==== Excerpted data

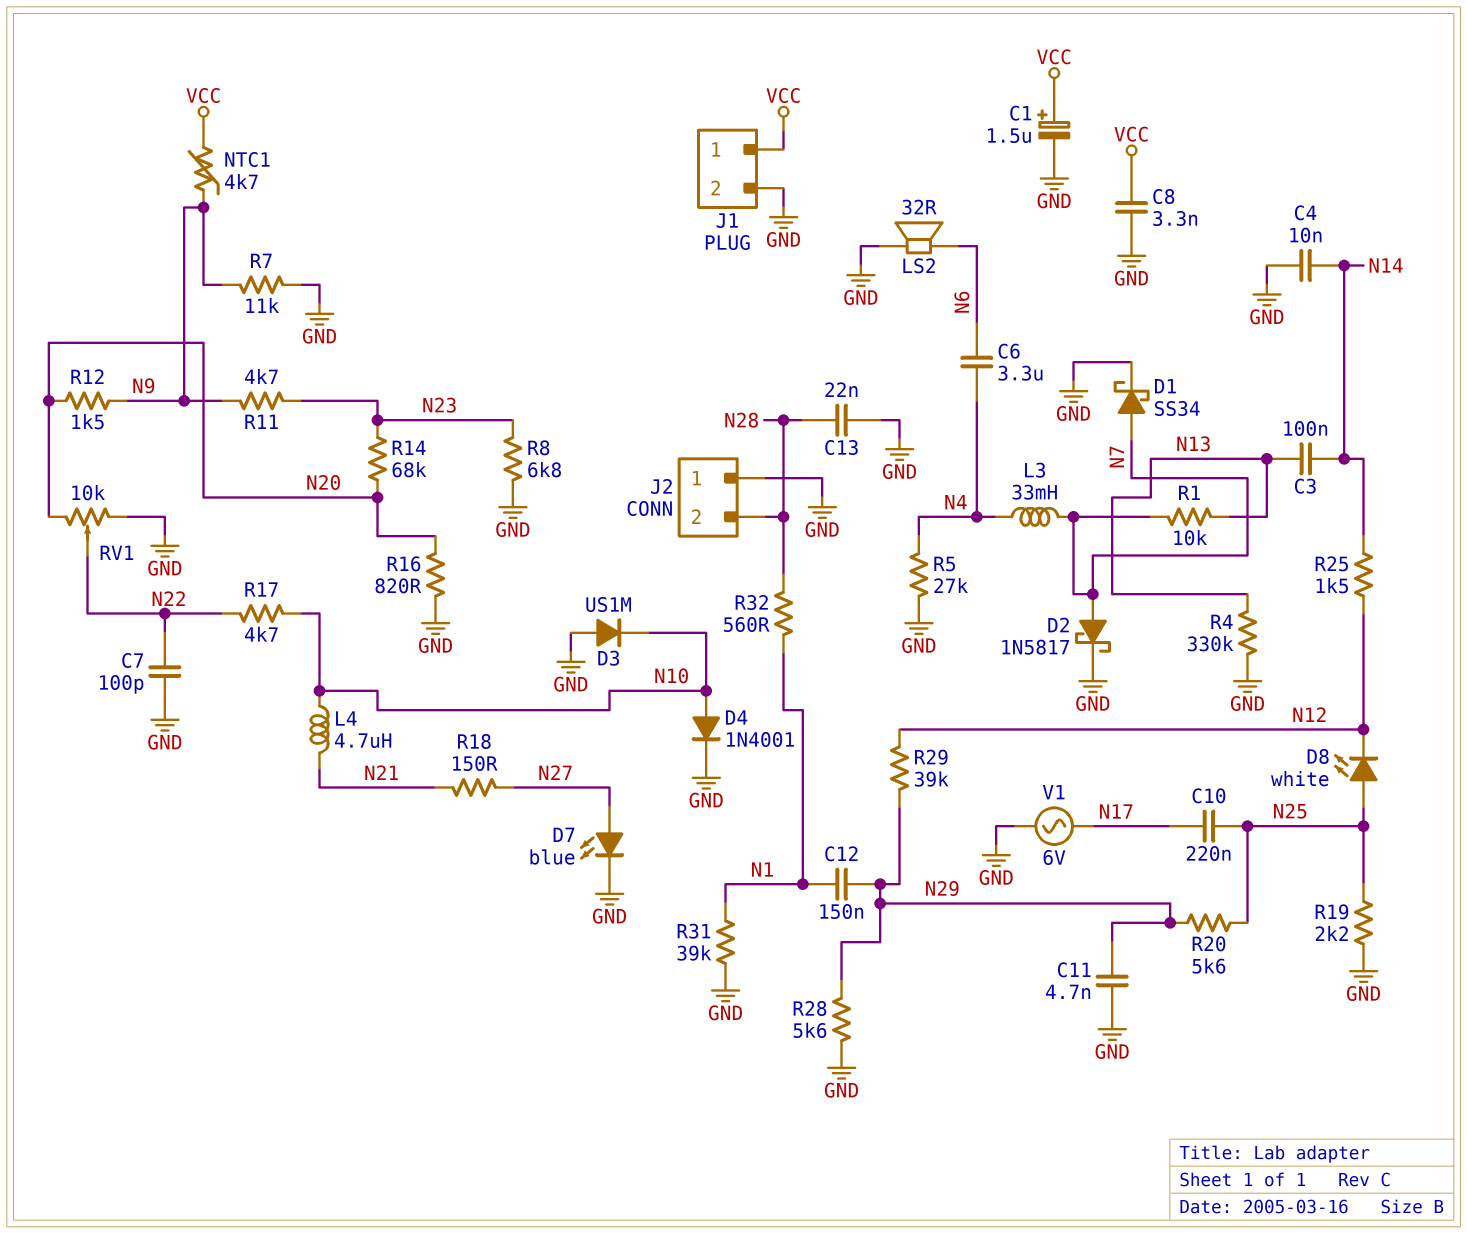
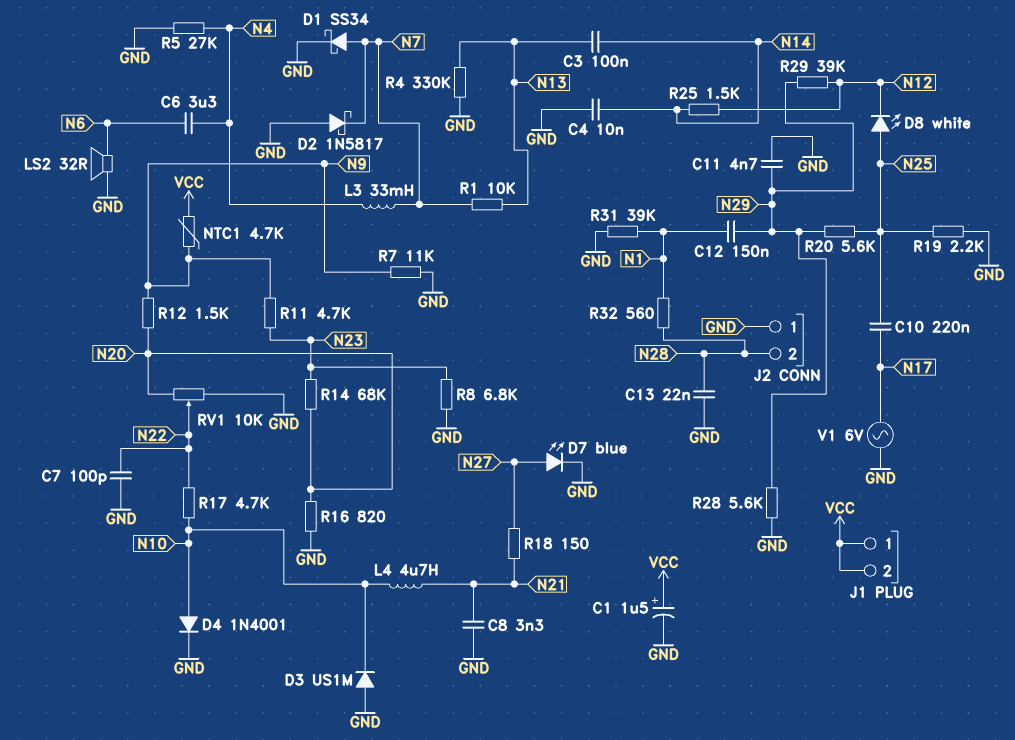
C8: 3.3nF (GND, VCC) -> 3.3nF (GND, N21)
D2: schottky 1N5817 (A N7, K GND) -> schottky 1N5817 (A GND, K N7)
J1 pin 2: GND -> VCC

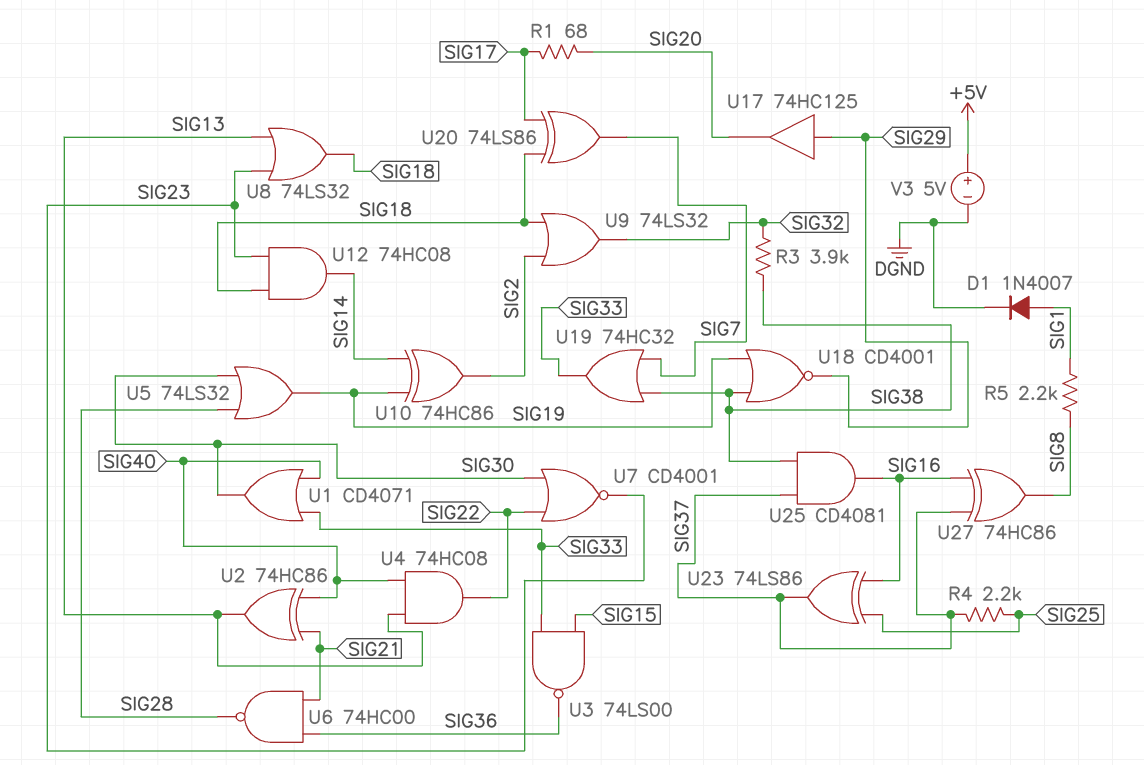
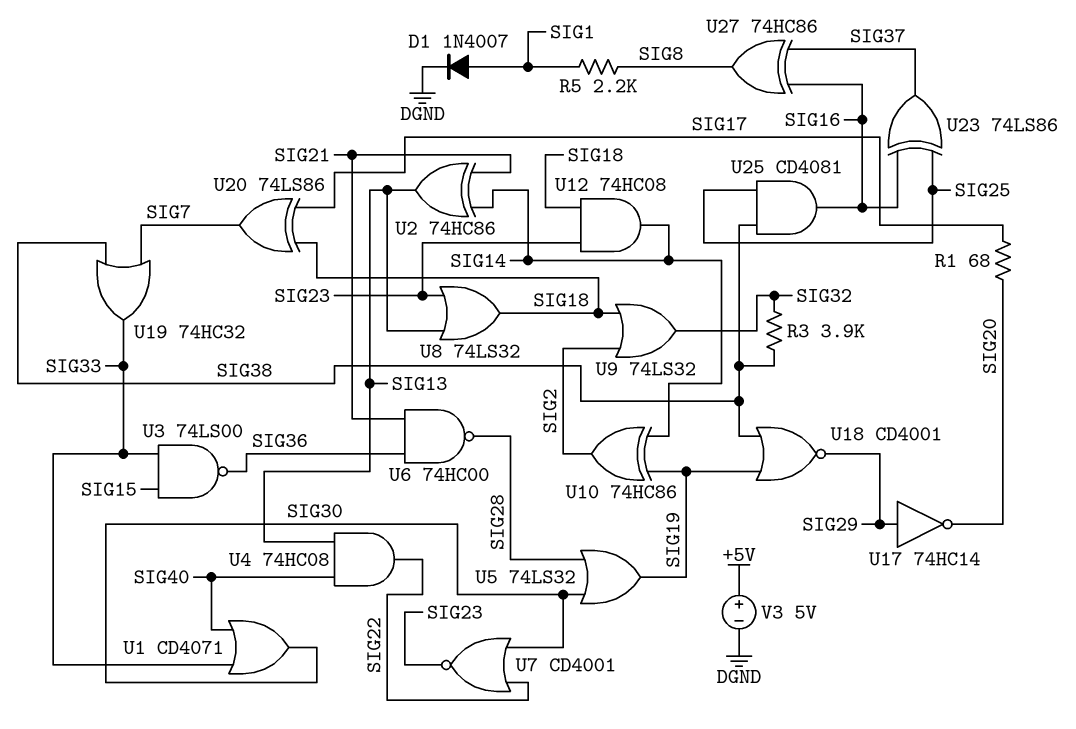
R4: 2.2k (SIG25, SIG37) -> none
U2: XOR 74HC86 (in SIG21, in SIG40, out SIG13) -> XOR 74HC86 (in SIG14, in SIG21, out SIG13)
U17: buffer 74HC125 (in SIG29, out SIG20) -> NOT 74HC14 (in SIG29, out SIG20)
U25: AND CD4081 (in SIG37, in SIG38, out SIG16) -> AND CD4081 (in SIG25, in SIG38, out SIG16)

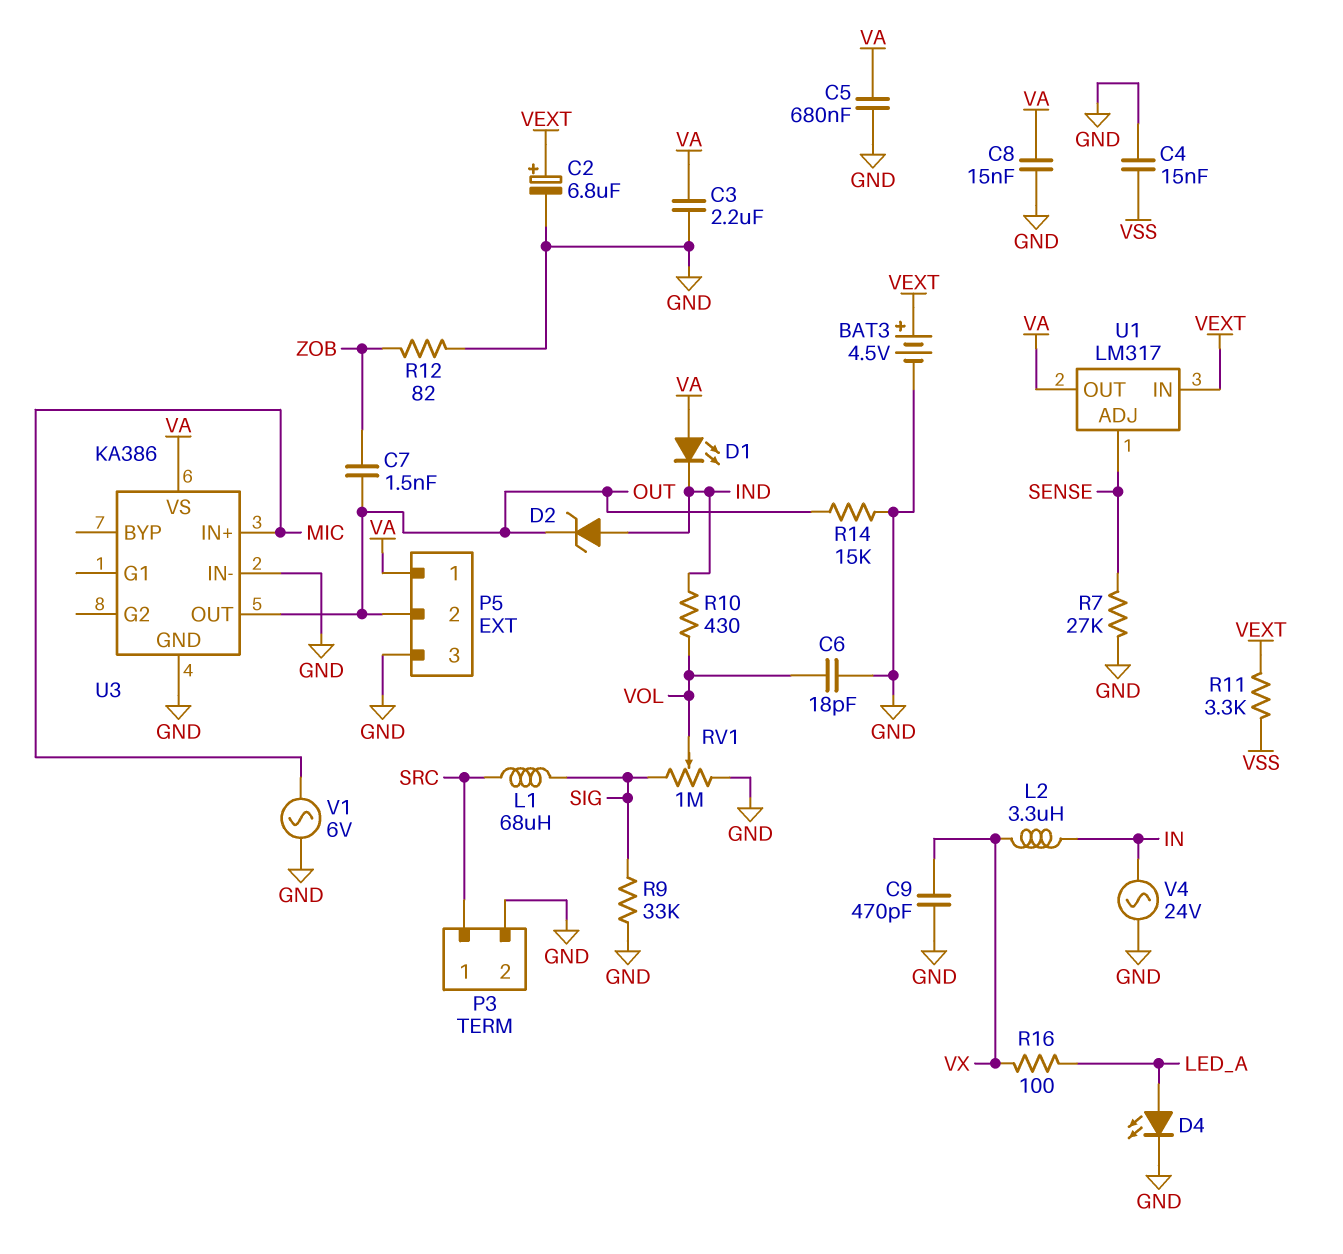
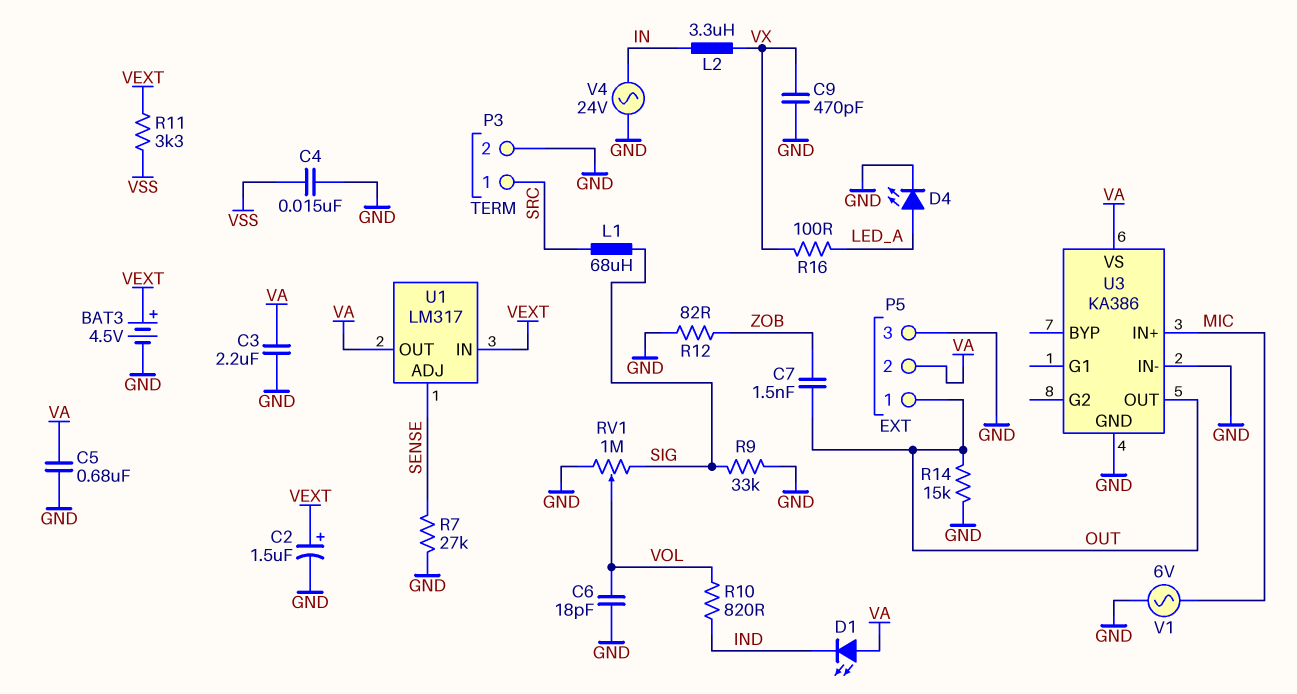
C2: 6.8uF (plus VEXT, minus GND) -> 1.5uF (plus VEXT, minus GND)
C8: 15nF (GND, VA) -> none
D2: zener (A IND, K OUT) -> none
P5 pin 1: VA -> OUT
P5 pin 2: OUT -> VA
R10: 430 (IND, VOL) -> 820 (IND, VOL)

========

**Problem to solve**
From the line holding "C2: 6.8uF (plus" to the last line of the entries above, restate each line exactly; include both ends and omit everything else.

**Result for this exercise**
C2: 6.8uF (plus VEXT, minus GND) -> 1.5uF (plus VEXT, minus GND)
C8: 15nF (GND, VA) -> none
D2: zener (A IND, K OUT) -> none
P5 pin 1: VA -> OUT
P5 pin 2: OUT -> VA
R10: 430 (IND, VOL) -> 820 (IND, VOL)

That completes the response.